:: RECORD EXTRACTS ::
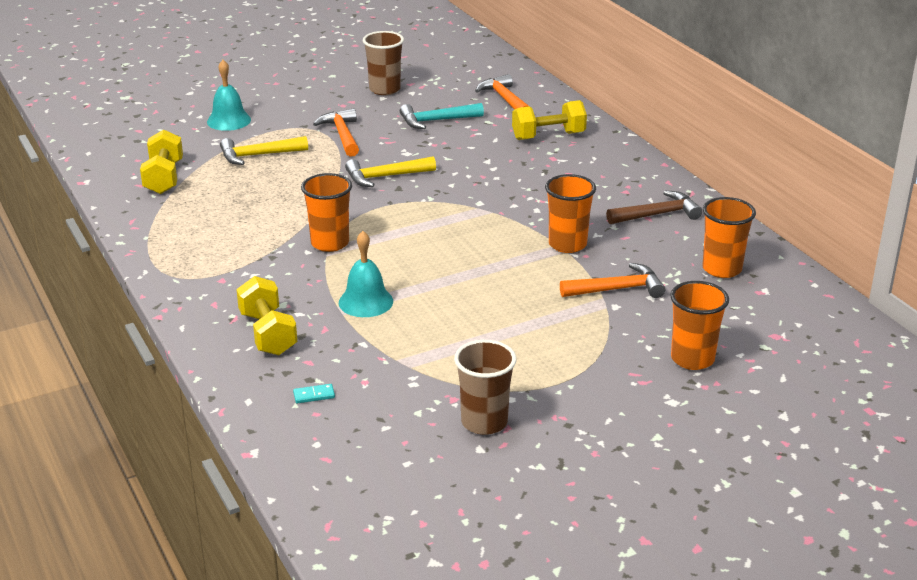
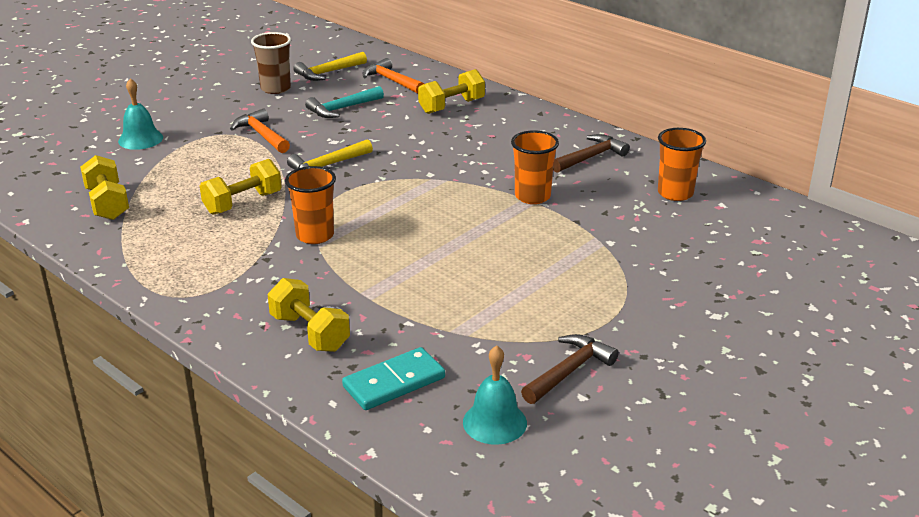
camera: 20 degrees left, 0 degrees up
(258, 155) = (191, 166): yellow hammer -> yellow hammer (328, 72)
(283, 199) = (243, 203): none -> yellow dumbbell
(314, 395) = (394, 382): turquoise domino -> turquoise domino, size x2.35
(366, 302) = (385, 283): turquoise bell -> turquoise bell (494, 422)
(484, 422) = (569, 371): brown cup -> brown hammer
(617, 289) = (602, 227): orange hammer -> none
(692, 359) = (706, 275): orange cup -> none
:::
TASK DETAILS:
Give the number of lines in the records that contain the string "turquoise", and write nothing besides that number.

EXERCISE RESPONSE:
2